Provided data ->
- - -

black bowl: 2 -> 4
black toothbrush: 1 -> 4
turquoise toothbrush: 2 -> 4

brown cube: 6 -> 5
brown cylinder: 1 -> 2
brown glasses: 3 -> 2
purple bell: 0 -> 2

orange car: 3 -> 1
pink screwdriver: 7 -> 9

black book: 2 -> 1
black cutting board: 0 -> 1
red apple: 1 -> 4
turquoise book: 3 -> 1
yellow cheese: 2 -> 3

- - -

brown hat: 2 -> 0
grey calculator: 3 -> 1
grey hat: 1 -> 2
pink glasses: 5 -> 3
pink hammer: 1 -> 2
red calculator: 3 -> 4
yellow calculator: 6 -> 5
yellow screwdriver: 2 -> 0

- - -

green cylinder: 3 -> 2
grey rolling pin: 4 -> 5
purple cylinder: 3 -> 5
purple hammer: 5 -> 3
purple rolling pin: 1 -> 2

- - -

Directions -> Take the stretch of lines above from the one containing "pink hammer: 1 -> 2" through the one containing "yellow screwdriver: 2 -> 0" and repeat it exactly, adding no other line.

Output ->
pink hammer: 1 -> 2
red calculator: 3 -> 4
yellow calculator: 6 -> 5
yellow screwdriver: 2 -> 0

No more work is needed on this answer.